(Dataset excerpts)
======

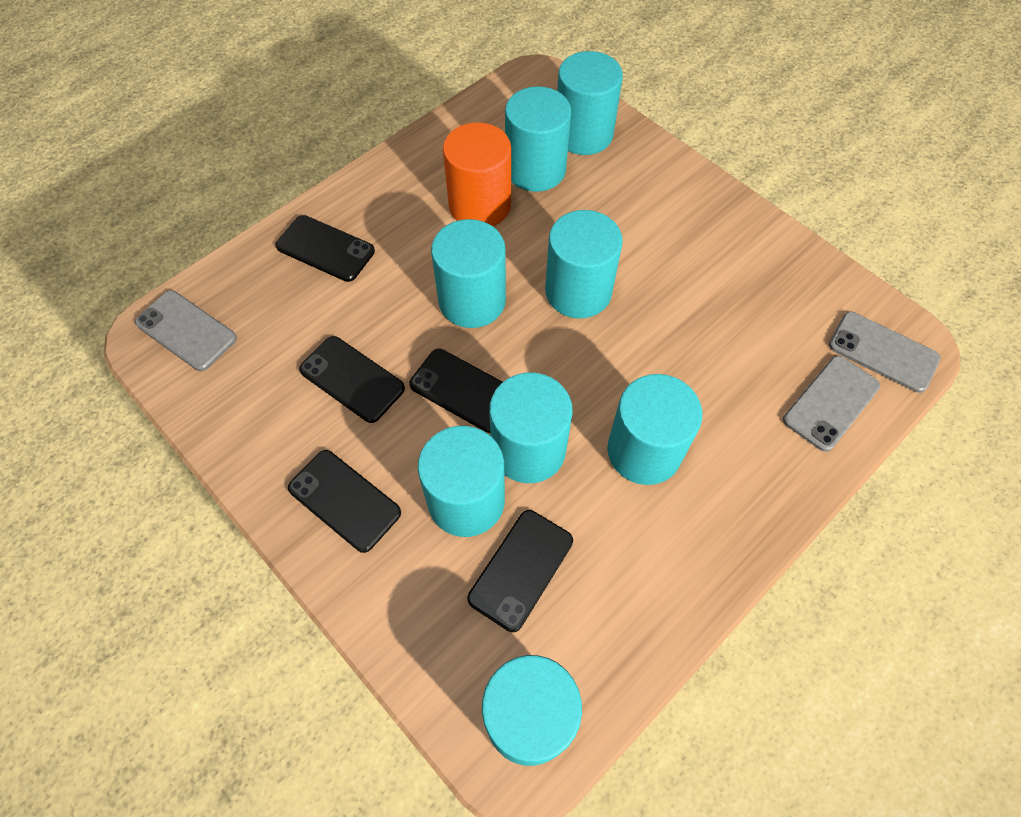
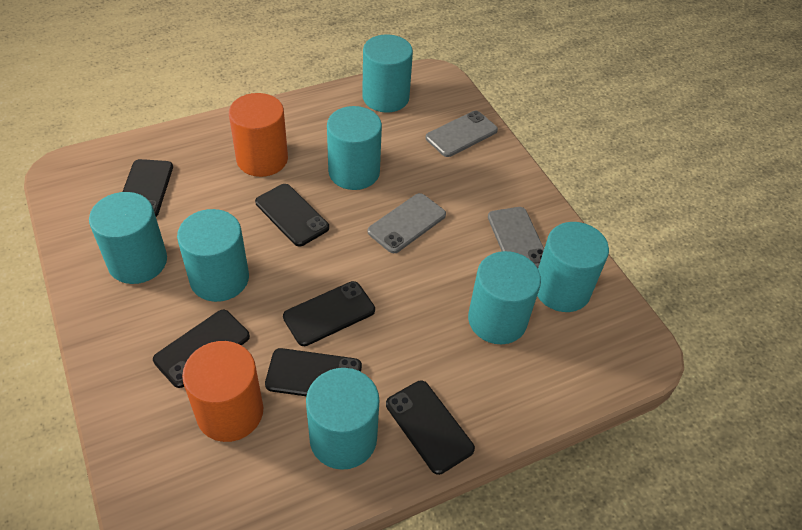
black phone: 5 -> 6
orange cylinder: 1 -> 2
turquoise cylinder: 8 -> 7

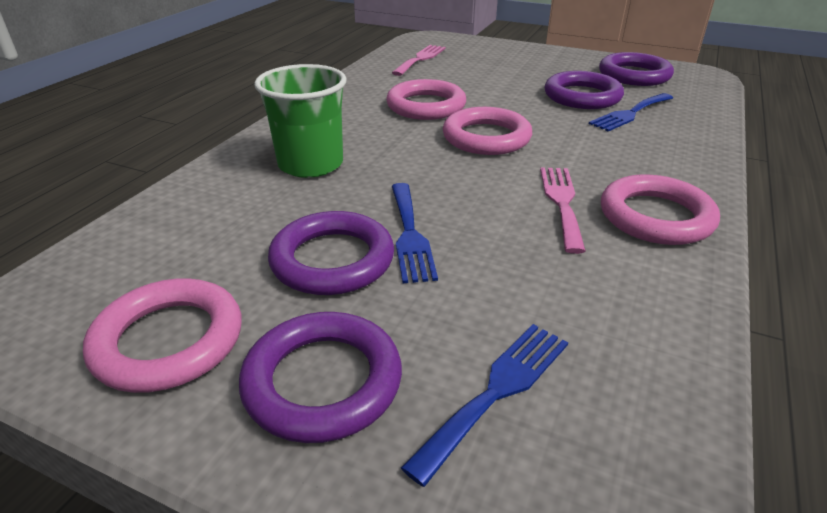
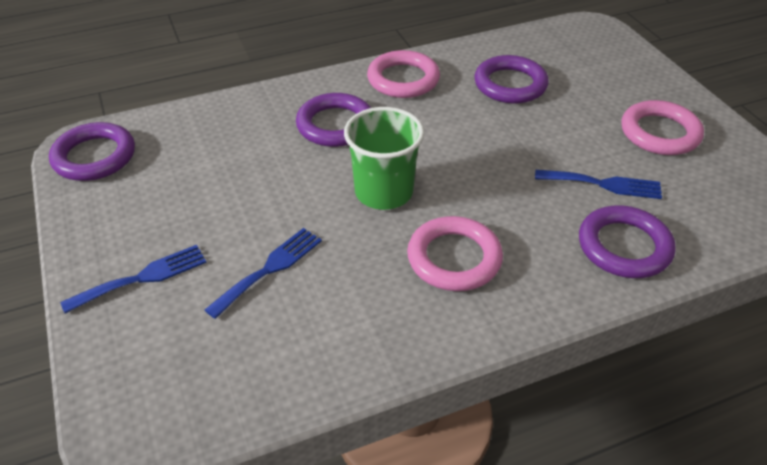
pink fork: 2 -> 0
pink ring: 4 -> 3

======

The required output is every line above that contains the string "cylinder".

- **Exercise output**:
orange cylinder: 1 -> 2
turquoise cylinder: 8 -> 7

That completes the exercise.